Listed entries –

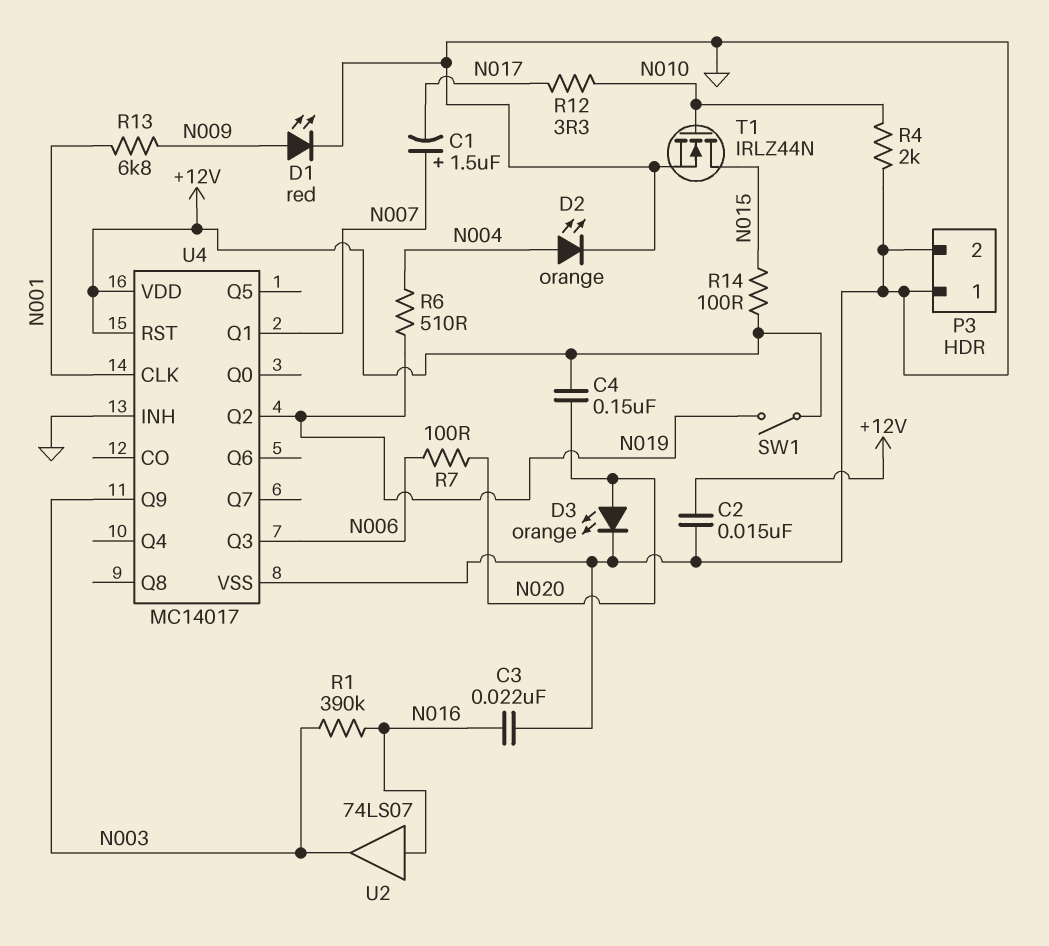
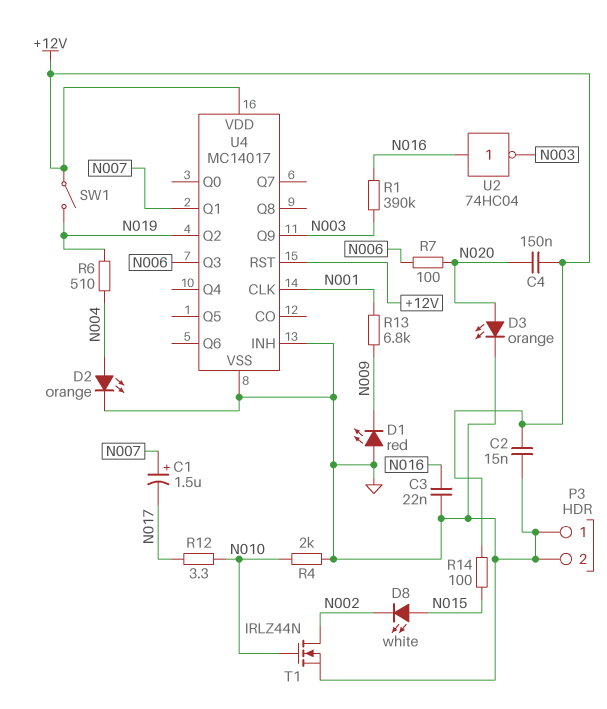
D1: LED red (A N009, K GND) -> LED red (A GND, K N009)
D8: none -> LED white (A N015, K N002)
T1: NMOS IRLZ44N (G N010, D N015, S GND) -> NMOS IRLZ44N (G N010, D N002, S GND)
U2: buffer 74LS07 (in N016, out N003) -> NOT 74HC04 (in N016, out N003)

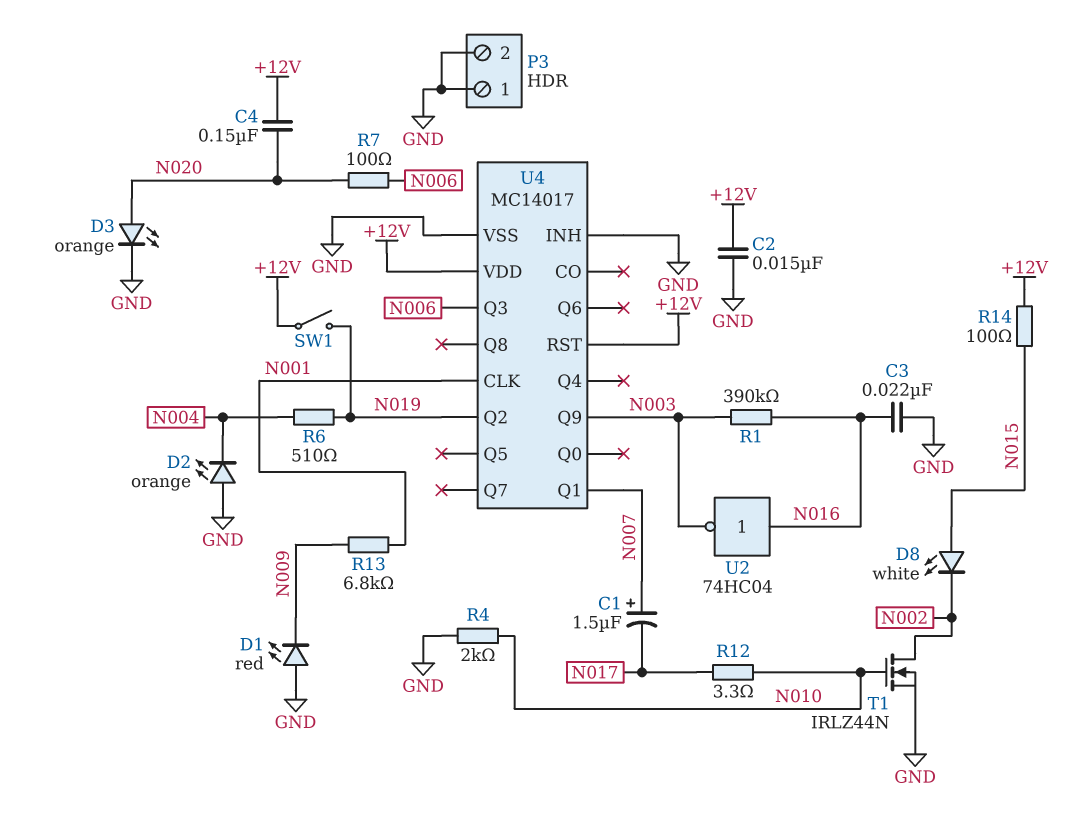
D2: LED orange (A N004, K GND) -> LED orange (A GND, K N004)

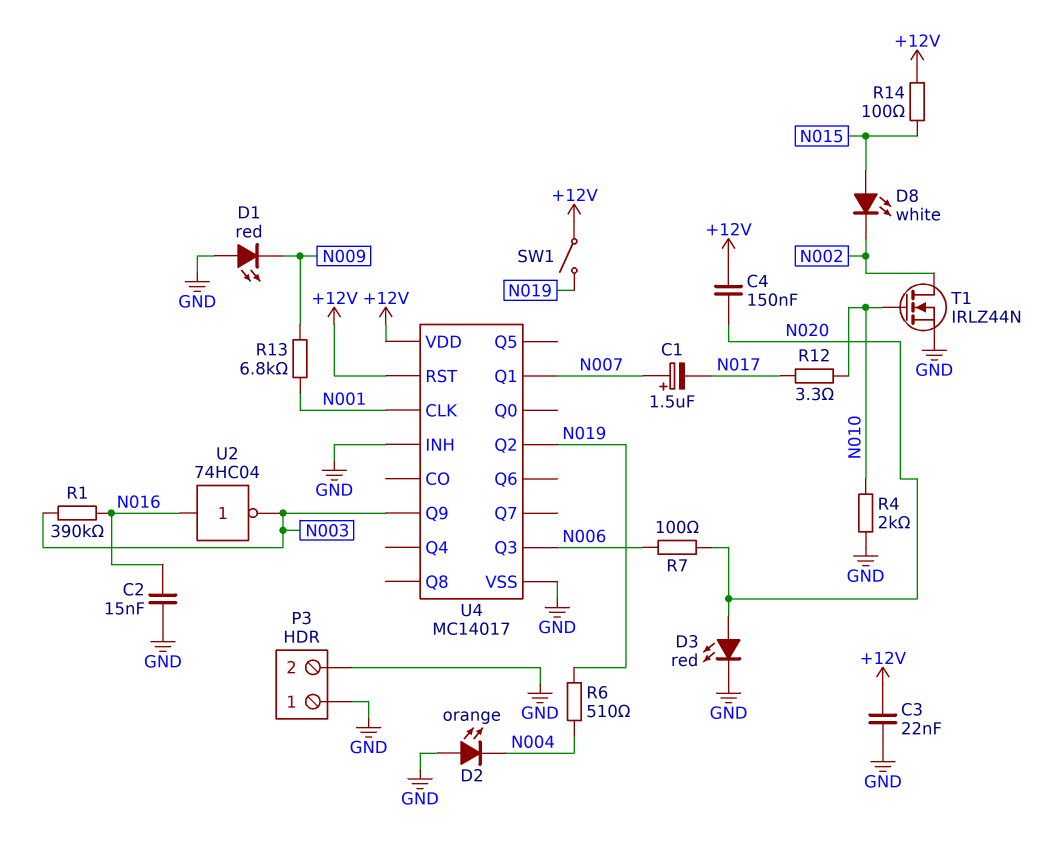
C2: 15nF (+12V, GND) -> 15nF (GND, N016)
C3: 22nF (GND, N016) -> 22nF (+12V, GND)
D3: LED orange (A N020, K GND) -> LED red (A N020, K GND)

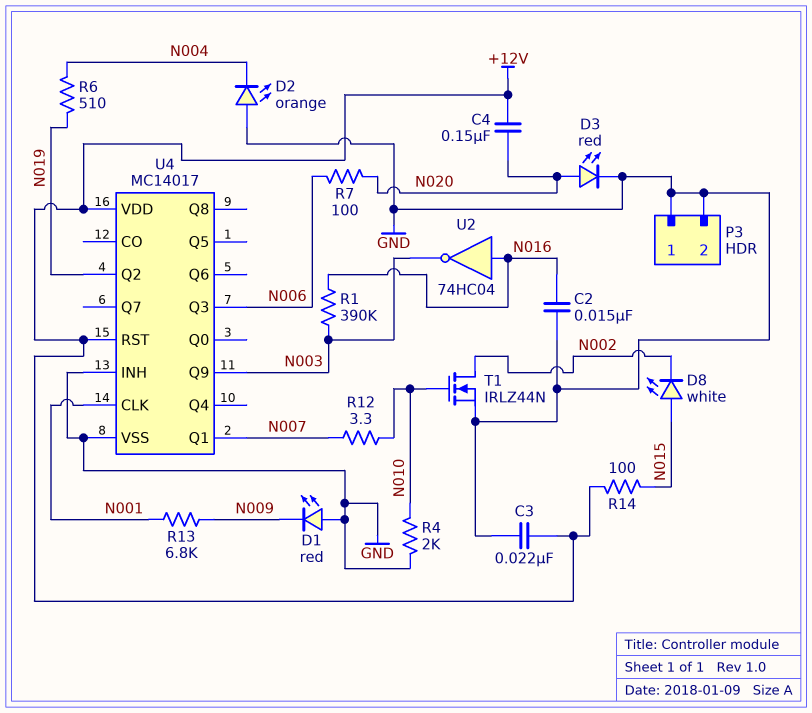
C1: 1.5uF (plus N007, minus N017) -> none
R12: 3.3 (N010, N017) -> 3.3 (N007, N010)
SW1: switch (+12V, N019) -> none

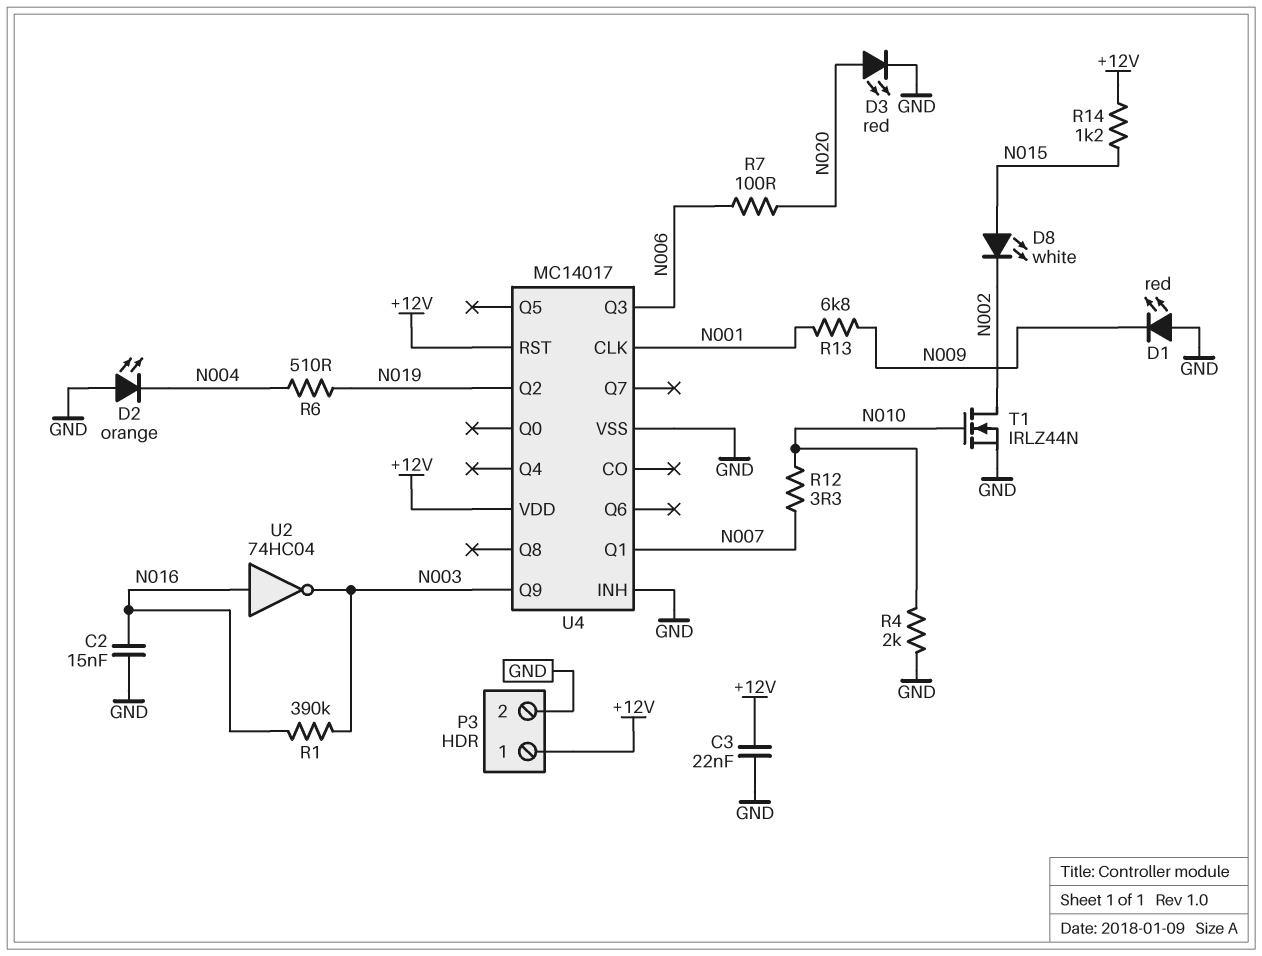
C4: 150nF (+12V, N020) -> none
P3 pin 1: GND -> +12V
R14: 100 (+12V, N015) -> 1.2k (+12V, N015)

Goal of the exercise – Once the pictures are set aside, please output all the data word for word.

Result of the task –
D1: LED red (A N009, K GND) -> LED red (A GND, K N009)
D8: none -> LED white (A N015, K N002)
T1: NMOS IRLZ44N (G N010, D N015, S GND) -> NMOS IRLZ44N (G N010, D N002, S GND)
U2: buffer 74LS07 (in N016, out N003) -> NOT 74HC04 (in N016, out N003)

D2: LED orange (A N004, K GND) -> LED orange (A GND, K N004)

C2: 15nF (+12V, GND) -> 15nF (GND, N016)
C3: 22nF (GND, N016) -> 22nF (+12V, GND)
D3: LED orange (A N020, K GND) -> LED red (A N020, K GND)

C1: 1.5uF (plus N007, minus N017) -> none
R12: 3.3 (N010, N017) -> 3.3 (N007, N010)
SW1: switch (+12V, N019) -> none

C4: 150nF (+12V, N020) -> none
P3 pin 1: GND -> +12V
R14: 100 (+12V, N015) -> 1.2k (+12V, N015)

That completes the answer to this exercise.